**EXERCISE BRIEF:** Each record should reappear exactly in your answer, minus any picture.

[Dataset entries]
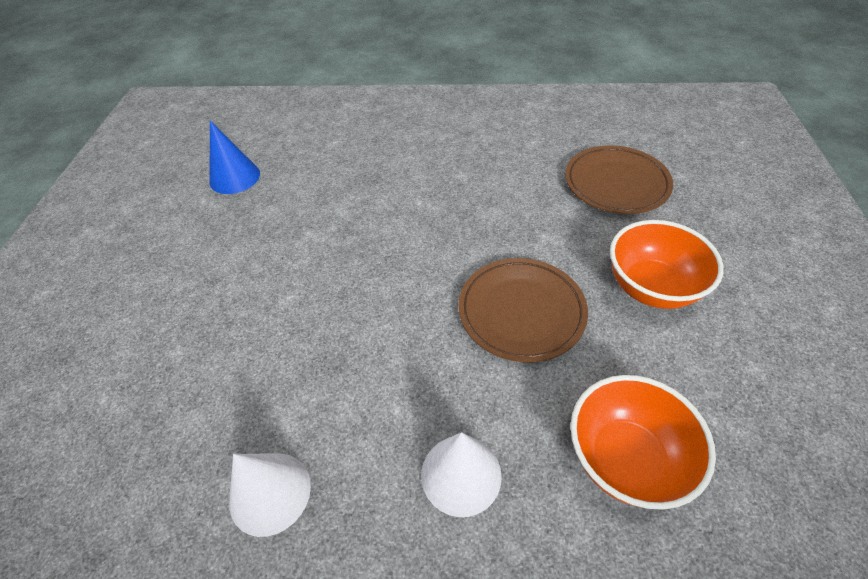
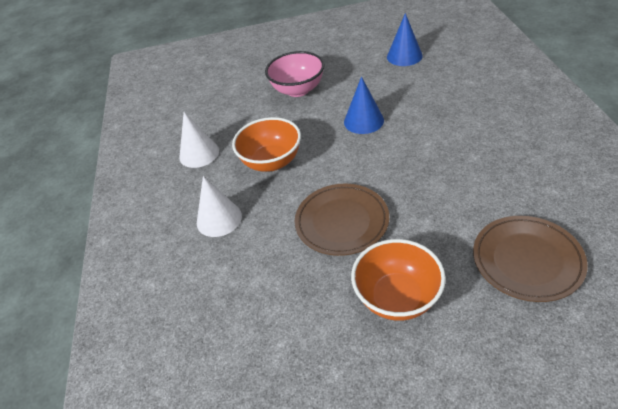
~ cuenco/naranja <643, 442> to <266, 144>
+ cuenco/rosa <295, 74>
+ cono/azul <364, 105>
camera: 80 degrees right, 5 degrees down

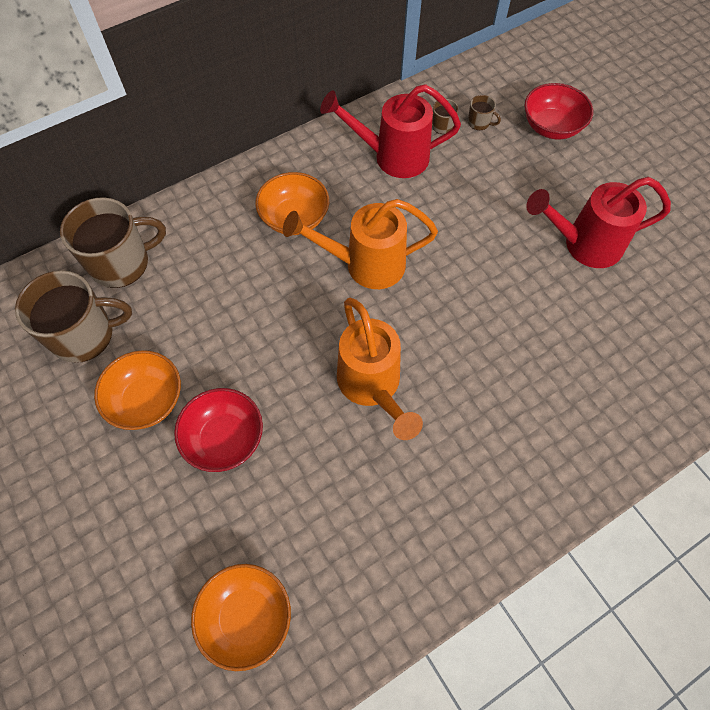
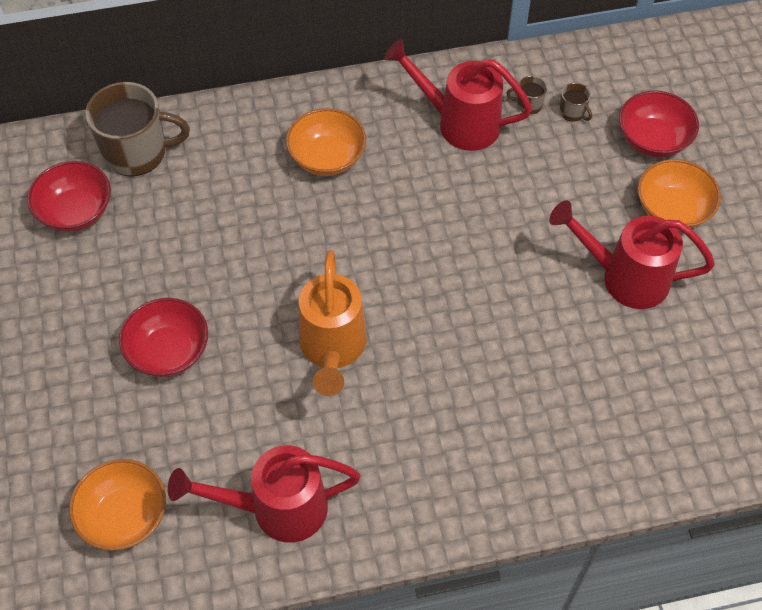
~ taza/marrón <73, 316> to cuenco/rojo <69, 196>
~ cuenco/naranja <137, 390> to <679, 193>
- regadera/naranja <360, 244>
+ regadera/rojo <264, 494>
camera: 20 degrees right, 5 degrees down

**ANSWER BELOW:**
~ cuenco/naranja <643, 442> to <266, 144>
+ cuenco/rosa <295, 74>
+ cono/azul <364, 105>
camera: 80 degrees right, 5 degrees down

~ taza/marrón <73, 316> to cuenco/rojo <69, 196>
~ cuenco/naranja <137, 390> to <679, 193>
- regadera/naranja <360, 244>
+ regadera/rojo <264, 494>
camera: 20 degrees right, 5 degrees down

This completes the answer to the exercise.